• Work task: From the listing, collect all lines containing the word "yellow".

• Source data:
========================

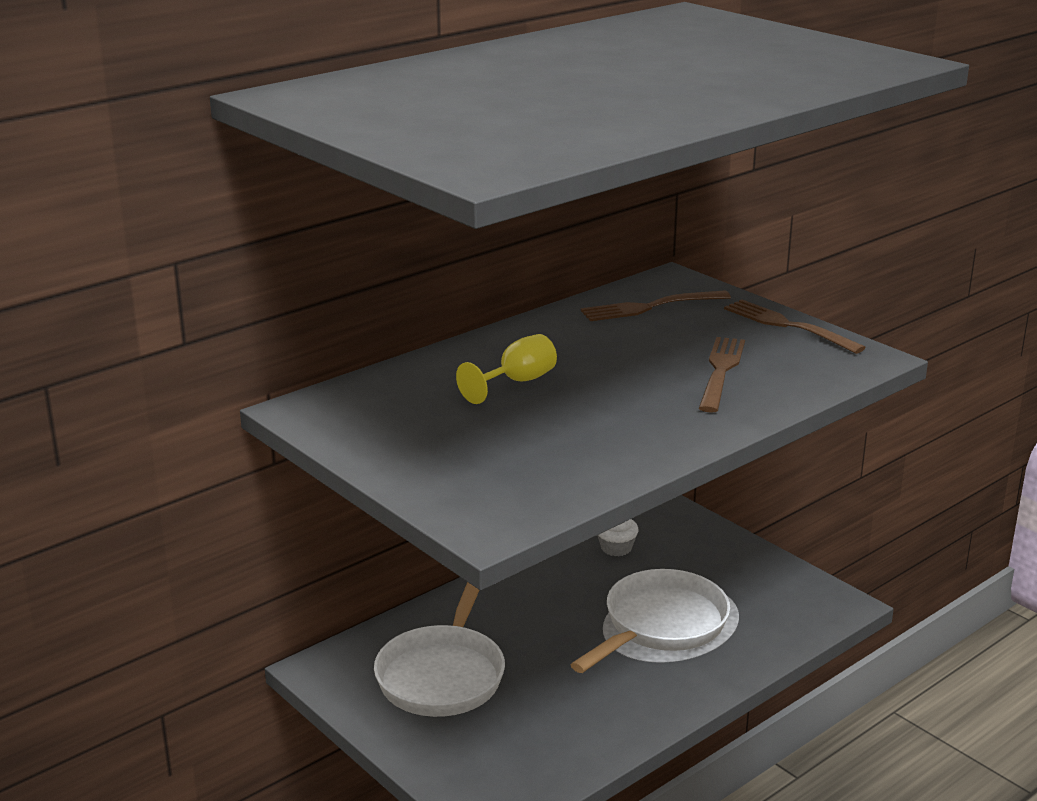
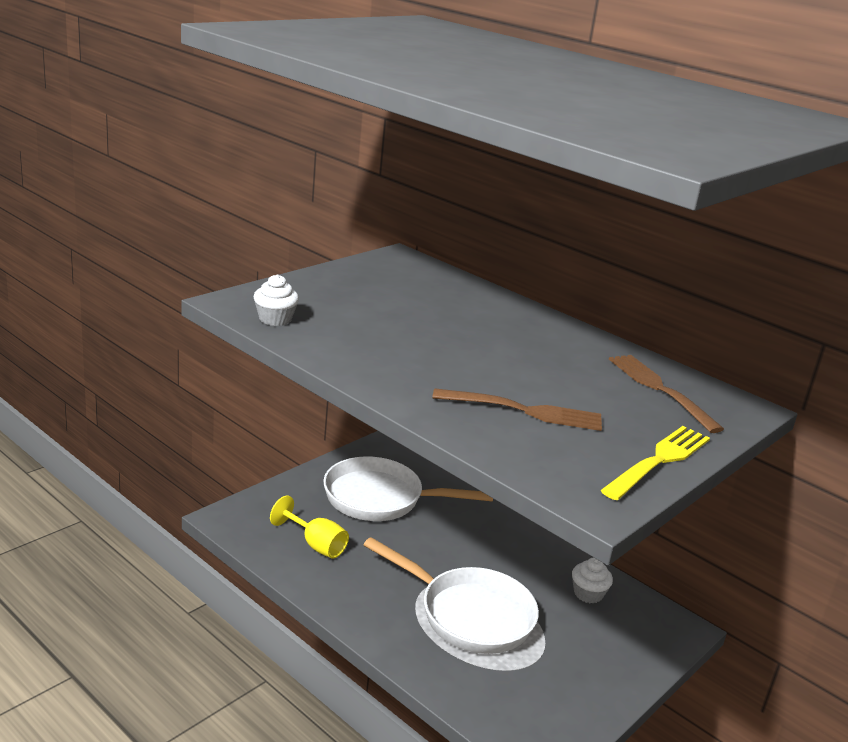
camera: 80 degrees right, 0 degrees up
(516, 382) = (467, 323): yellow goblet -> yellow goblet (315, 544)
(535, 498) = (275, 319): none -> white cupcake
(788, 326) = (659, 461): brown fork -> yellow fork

========================

• Output:
(516, 382) = (467, 323): yellow goblet -> yellow goblet (315, 544)
(788, 326) = (659, 461): brown fork -> yellow fork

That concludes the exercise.